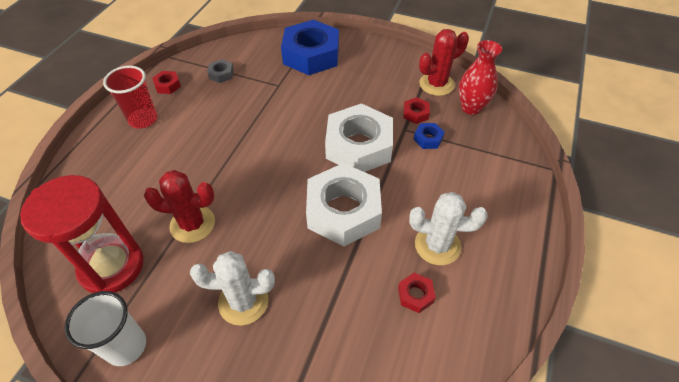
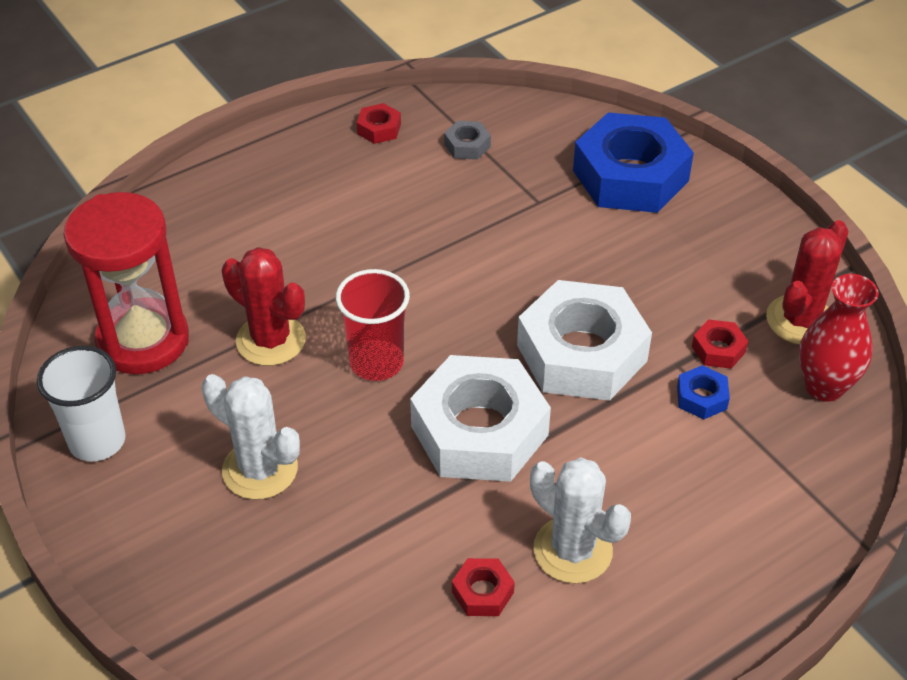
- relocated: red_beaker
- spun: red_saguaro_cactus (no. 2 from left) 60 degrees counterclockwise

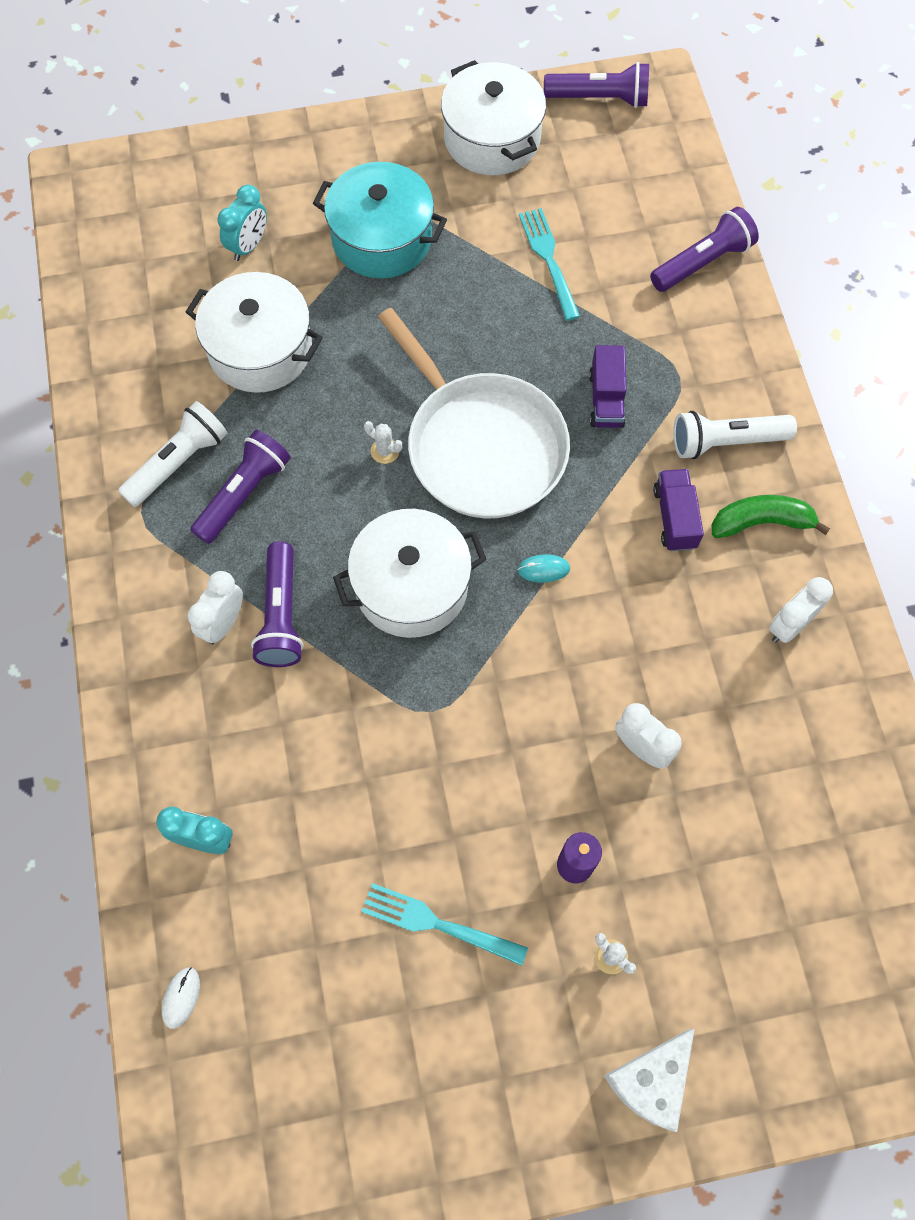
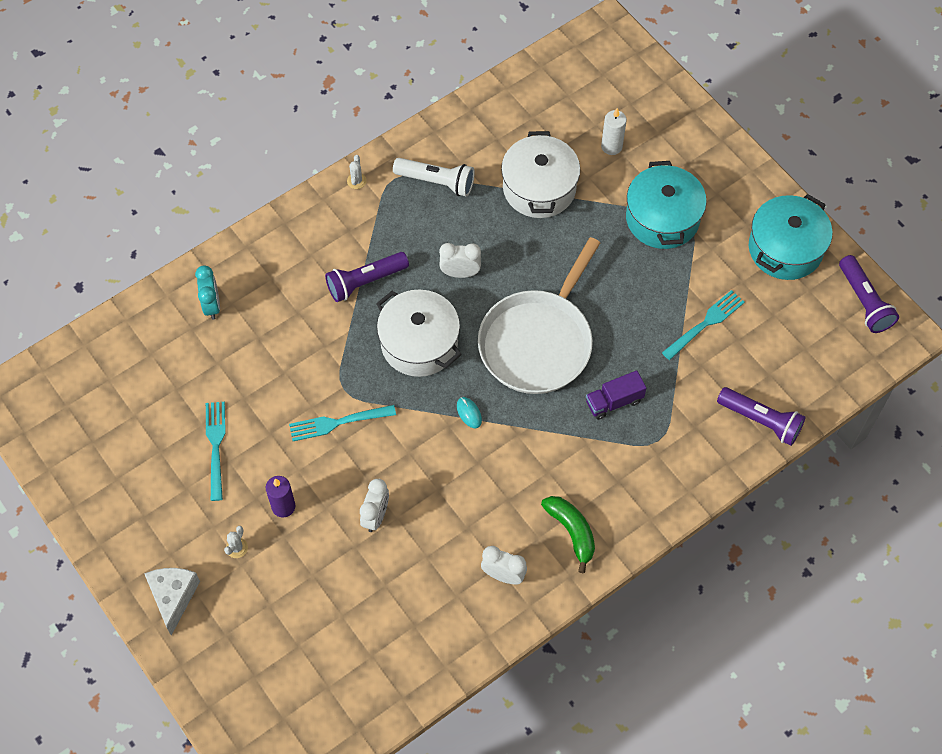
- missing: white_mouse
- relocated: white_alarm_clock (no. 1 from left in the first image) to white_alarm_clock (no. 2 from left)
- missing: purple_flashlight (no. 1 from left)
- exchanged: turquoise_alarm_clock (no. 2 from left) to white_candle
- relocated: white_saguaro_cactus (no. 1 from left in the first image) to white_saguaro_cactus (no. 2 from left)
- colour: white_stockpot (no. 3 from left) to turquoise_stockpot (no. 2 from left)
- spun: white_cheese 75 degrees clockwise
- missing: purple_truck (no. 2 from left)
- missing: white_flashlight (no. 2 from left)
- appeared: turquoise_fork (no. 2 from left)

##########

• **The problem**:
Pictures in the records are to be left out; repeat everything else exactly.

• **Exercise answer**:
- relocated: red_beaker
- spun: red_saguaro_cactus (no. 2 from left) 60 degrees counterclockwise

- missing: white_mouse
- relocated: white_alarm_clock (no. 1 from left in the first image) to white_alarm_clock (no. 2 from left)
- missing: purple_flashlight (no. 1 from left)
- exchanged: turquoise_alarm_clock (no. 2 from left) to white_candle
- relocated: white_saguaro_cactus (no. 1 from left in the first image) to white_saguaro_cactus (no. 2 from left)
- colour: white_stockpot (no. 3 from left) to turquoise_stockpot (no. 2 from left)
- spun: white_cheese 75 degrees clockwise
- missing: purple_truck (no. 2 from left)
- missing: white_flashlight (no. 2 from left)
- appeared: turquoise_fork (no. 2 from left)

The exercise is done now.